### RAW DATA

▽

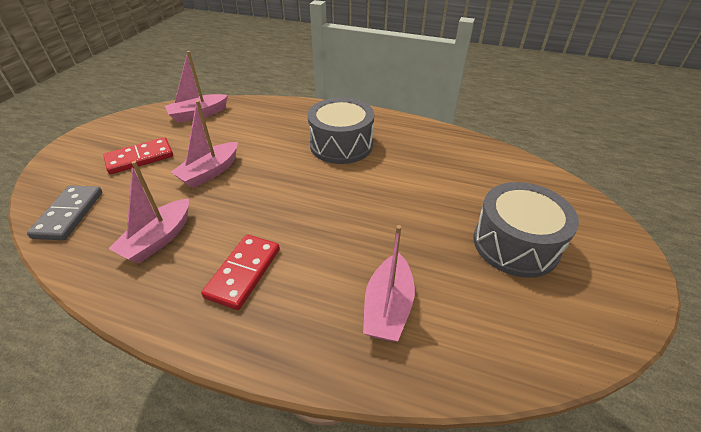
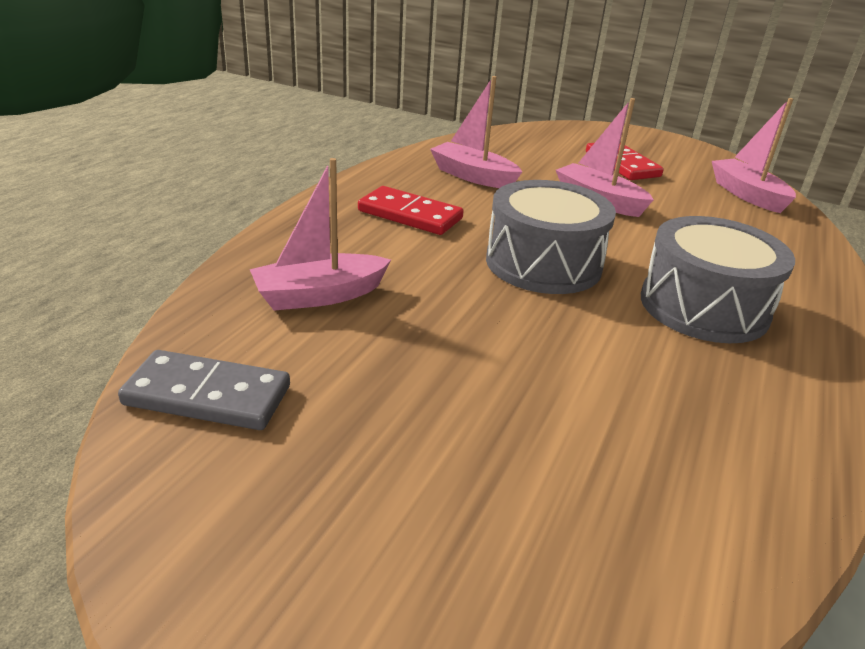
camera: 95 degrees right, 10 degrees down
(69, 214) = (517, 140): grey domino -> grey domino (207, 396)
(388, 307) = (319, 295): pink boat -> pink boat turned 45 degrees counterclockwise
(515, 244) = (397, 459): grey drum -> grey drum (543, 263)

△

### YOUR TASK
Every line above should be output exactly, except for the pictures.

### OUTPUT BELOW
camera: 95 degrees right, 10 degrees down
(69, 214) = (517, 140): grey domino -> grey domino (207, 396)
(388, 307) = (319, 295): pink boat -> pink boat turned 45 degrees counterclockwise
(515, 244) = (397, 459): grey drum -> grey drum (543, 263)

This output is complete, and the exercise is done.